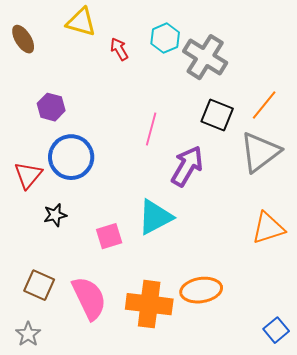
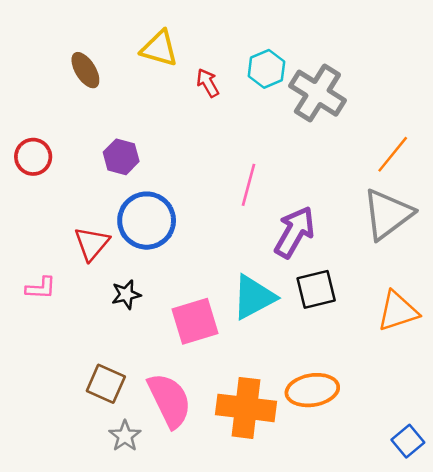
black square: (217, 115) -> (316, 289), moved, turned -36
pink square: (109, 236) -> (195, 321), size x1.4
gray star: (28, 334) -> (125, 436), moved

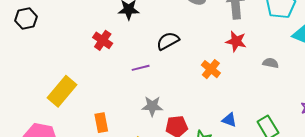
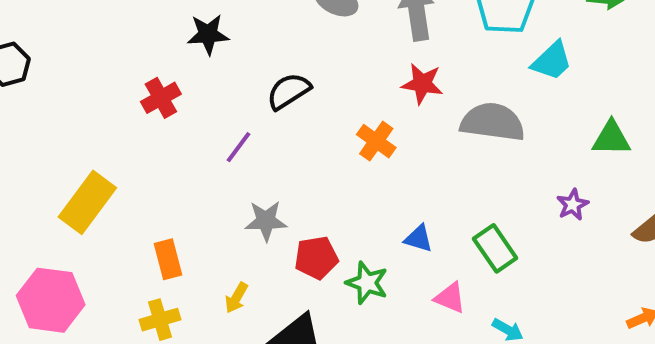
red cross: (103, 40) -> (161, 98), turned 30
gray semicircle: (271, 63) -> (493, 122), size x2.0
purple line: (141, 68) -> (239, 147), turned -36

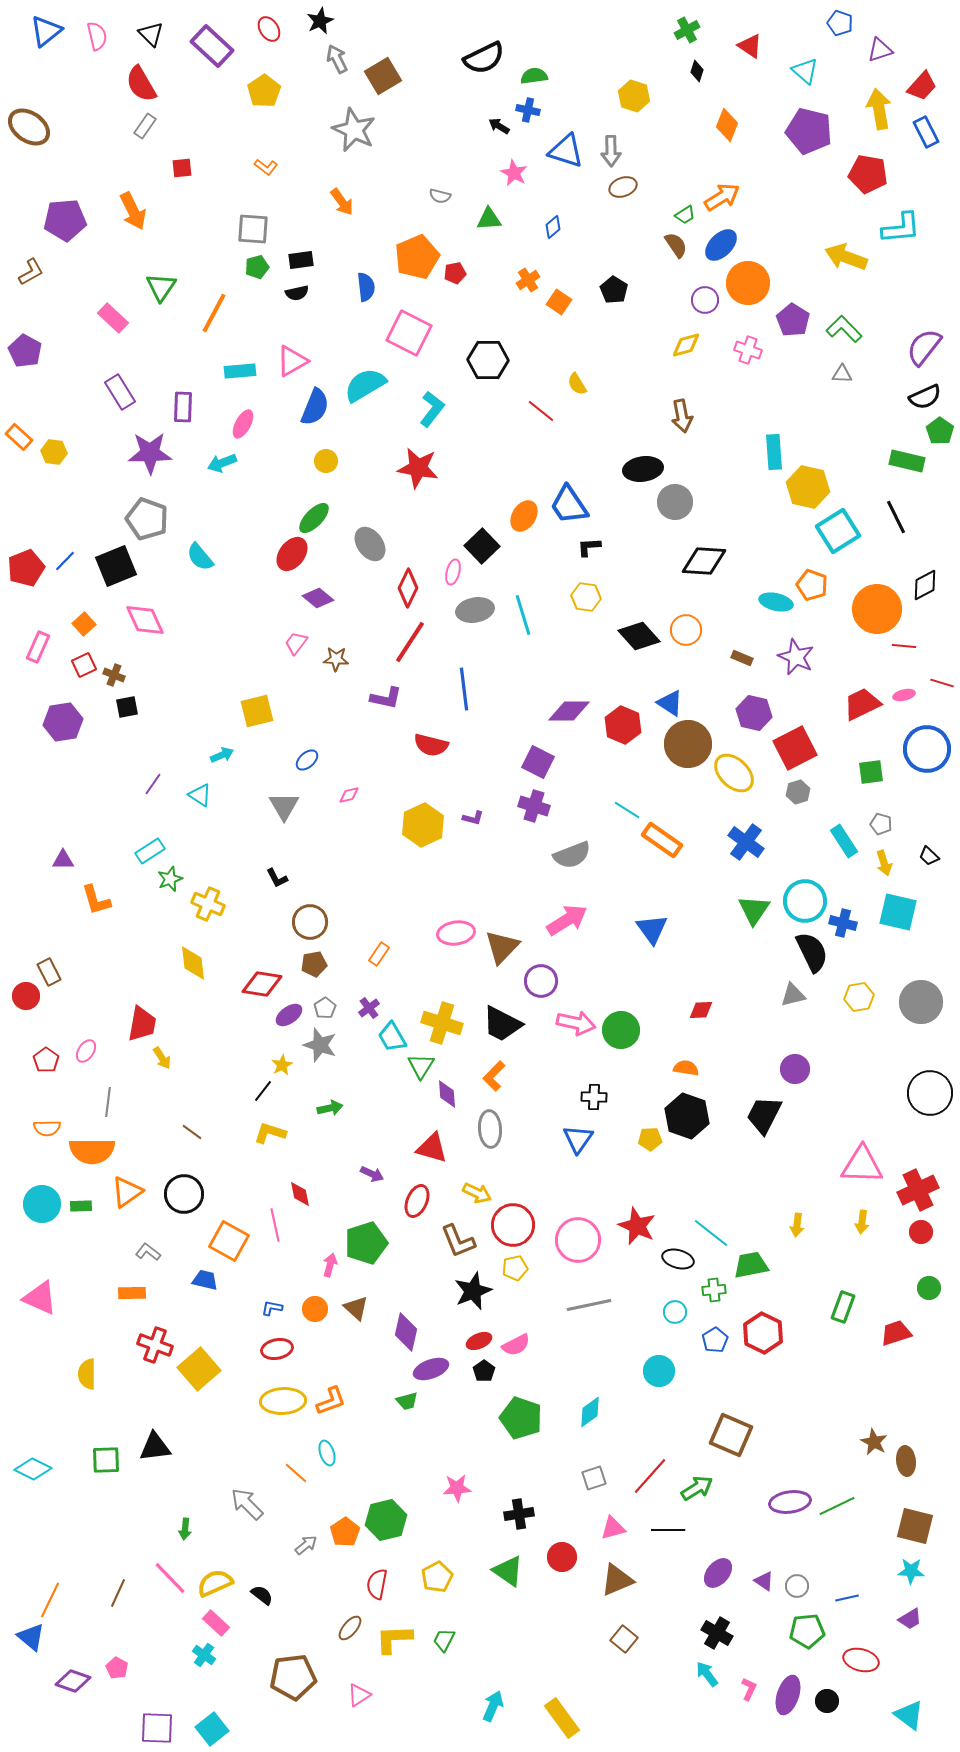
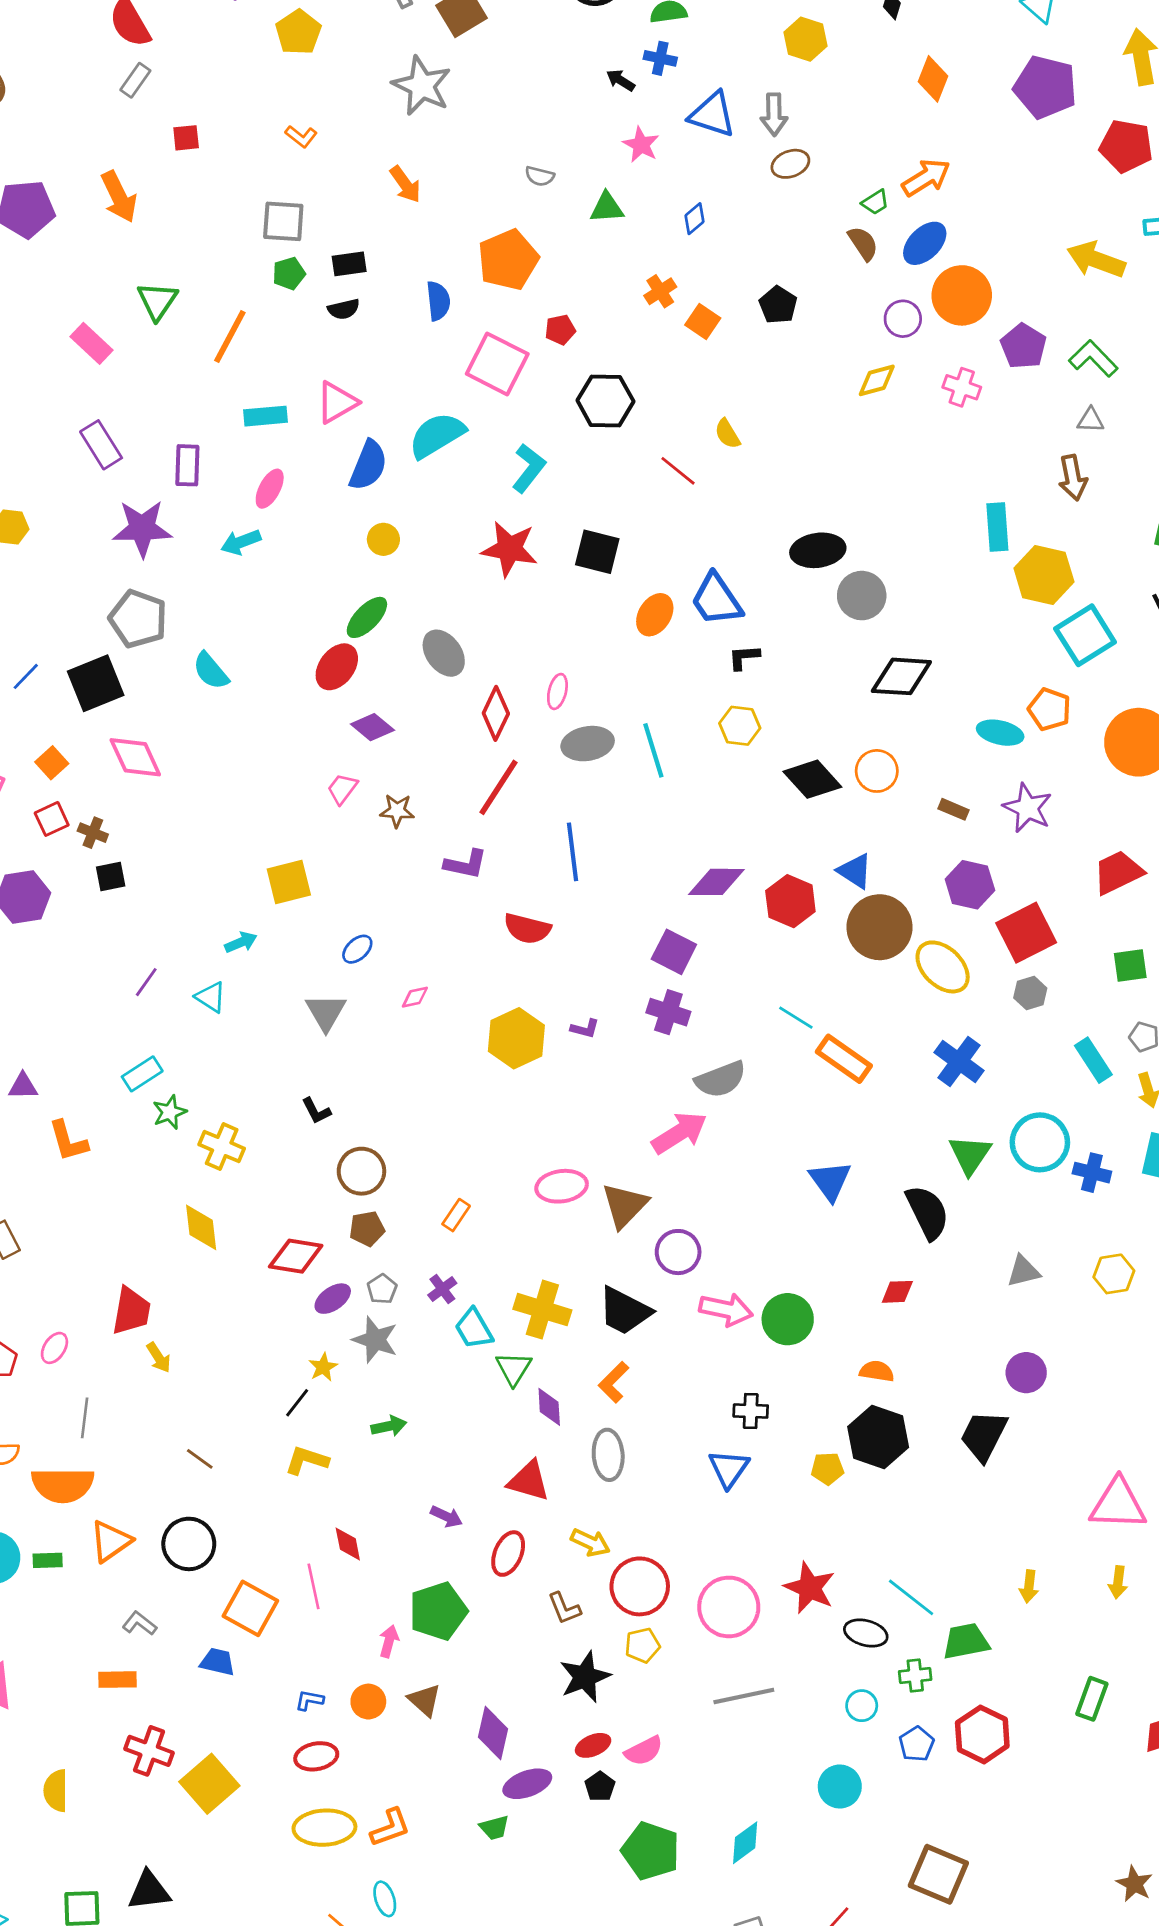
red pentagon: (455, 273) -> (560, 330), moved
brown arrow: (682, 416) -> (1073, 478), moved
black square: (482, 546) -> (597, 552), moved, turned -32
pink arrow: (567, 920) -> (679, 1133), moved
black semicircle: (812, 952) -> (927, 1212), moved
brown L-shape: (458, 1241) -> (564, 1608), size x0.7

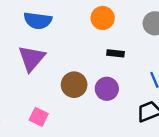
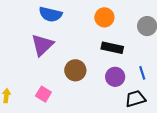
black rectangle: (116, 53) -> (112, 48), size x1.5
purple circle: (107, 89) -> (115, 77), moved

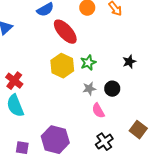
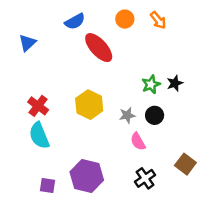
green star: (88, 63) -> (151, 84), moved
yellow hexagon: (62, 66) -> (89, 105), moved

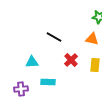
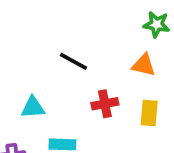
red cross: (71, 60) -> (105, 104), turned 32

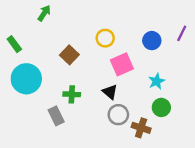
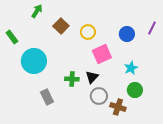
brown square: (69, 55) -> (61, 26), moved
cyan circle: (26, 79) -> (34, 61), moved
black triangle: (110, 92) -> (92, 77), turned 32
green cross: (72, 94) -> (72, 79), moved

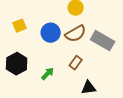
====
## [Exercise aim]
The answer must repeat every record exactly, with all pictures left out.

## [Output]
black square: (217, 115) -> (316, 289), moved, turned -36
pink square: (109, 236) -> (195, 321), size x1.4
gray star: (28, 334) -> (125, 436), moved

red cross: (103, 40) -> (161, 98), turned 30
gray semicircle: (271, 63) -> (493, 122), size x2.0
purple line: (141, 68) -> (239, 147), turned -36

red pentagon: (455, 273) -> (560, 330), moved
brown arrow: (682, 416) -> (1073, 478), moved
black square: (482, 546) -> (597, 552), moved, turned -32
pink arrow: (567, 920) -> (679, 1133), moved
black semicircle: (812, 952) -> (927, 1212), moved
brown L-shape: (458, 1241) -> (564, 1608), size x0.7

black rectangle: (116, 53) -> (112, 48), size x1.5
purple circle: (107, 89) -> (115, 77), moved

green star: (88, 63) -> (151, 84), moved
yellow hexagon: (62, 66) -> (89, 105), moved

red cross: (71, 60) -> (105, 104), turned 32

brown square: (69, 55) -> (61, 26), moved
cyan circle: (26, 79) -> (34, 61), moved
black triangle: (110, 92) -> (92, 77), turned 32
green cross: (72, 94) -> (72, 79), moved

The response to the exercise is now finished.